Count the lines of the data below that contain the string "screenshot". Reply with the number alone.

(Dataset excerpt)

○ ○ ○ ○

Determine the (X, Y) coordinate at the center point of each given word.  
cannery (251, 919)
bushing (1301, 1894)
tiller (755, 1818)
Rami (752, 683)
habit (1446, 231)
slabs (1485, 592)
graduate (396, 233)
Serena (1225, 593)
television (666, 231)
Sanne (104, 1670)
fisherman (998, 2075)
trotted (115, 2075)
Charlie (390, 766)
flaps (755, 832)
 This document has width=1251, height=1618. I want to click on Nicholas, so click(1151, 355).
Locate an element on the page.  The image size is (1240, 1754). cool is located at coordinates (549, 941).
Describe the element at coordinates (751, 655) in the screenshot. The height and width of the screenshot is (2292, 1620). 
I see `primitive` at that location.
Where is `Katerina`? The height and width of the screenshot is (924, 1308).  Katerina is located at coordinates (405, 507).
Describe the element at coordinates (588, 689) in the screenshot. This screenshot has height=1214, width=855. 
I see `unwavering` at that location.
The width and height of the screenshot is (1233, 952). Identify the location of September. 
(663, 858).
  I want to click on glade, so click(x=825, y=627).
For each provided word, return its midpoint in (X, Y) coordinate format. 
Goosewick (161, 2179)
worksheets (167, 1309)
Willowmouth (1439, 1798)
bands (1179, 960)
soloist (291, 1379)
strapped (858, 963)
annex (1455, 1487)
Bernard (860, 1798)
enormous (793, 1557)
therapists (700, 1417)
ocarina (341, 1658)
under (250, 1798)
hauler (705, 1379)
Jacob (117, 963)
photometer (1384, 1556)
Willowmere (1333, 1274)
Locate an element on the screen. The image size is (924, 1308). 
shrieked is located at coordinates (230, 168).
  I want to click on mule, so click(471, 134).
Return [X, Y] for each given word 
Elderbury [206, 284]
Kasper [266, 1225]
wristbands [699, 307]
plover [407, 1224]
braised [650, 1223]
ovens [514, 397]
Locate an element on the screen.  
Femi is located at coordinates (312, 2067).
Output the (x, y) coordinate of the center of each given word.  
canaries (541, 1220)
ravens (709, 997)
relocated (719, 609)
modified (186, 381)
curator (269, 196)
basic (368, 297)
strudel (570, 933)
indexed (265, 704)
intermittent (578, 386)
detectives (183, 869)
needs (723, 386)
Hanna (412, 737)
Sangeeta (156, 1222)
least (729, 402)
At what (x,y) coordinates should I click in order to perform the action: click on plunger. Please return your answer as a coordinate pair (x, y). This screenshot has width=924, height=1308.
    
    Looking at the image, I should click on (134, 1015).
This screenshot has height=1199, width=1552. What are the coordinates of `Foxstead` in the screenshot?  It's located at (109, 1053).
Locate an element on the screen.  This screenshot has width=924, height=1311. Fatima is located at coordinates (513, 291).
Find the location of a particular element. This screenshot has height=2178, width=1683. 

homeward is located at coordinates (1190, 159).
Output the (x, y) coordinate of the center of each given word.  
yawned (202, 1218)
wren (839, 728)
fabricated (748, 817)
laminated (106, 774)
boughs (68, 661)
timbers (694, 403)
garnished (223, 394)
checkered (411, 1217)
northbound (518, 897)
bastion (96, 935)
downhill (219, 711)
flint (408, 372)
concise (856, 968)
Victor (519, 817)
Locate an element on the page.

○ ○ ○ ○

# [Task answer]
8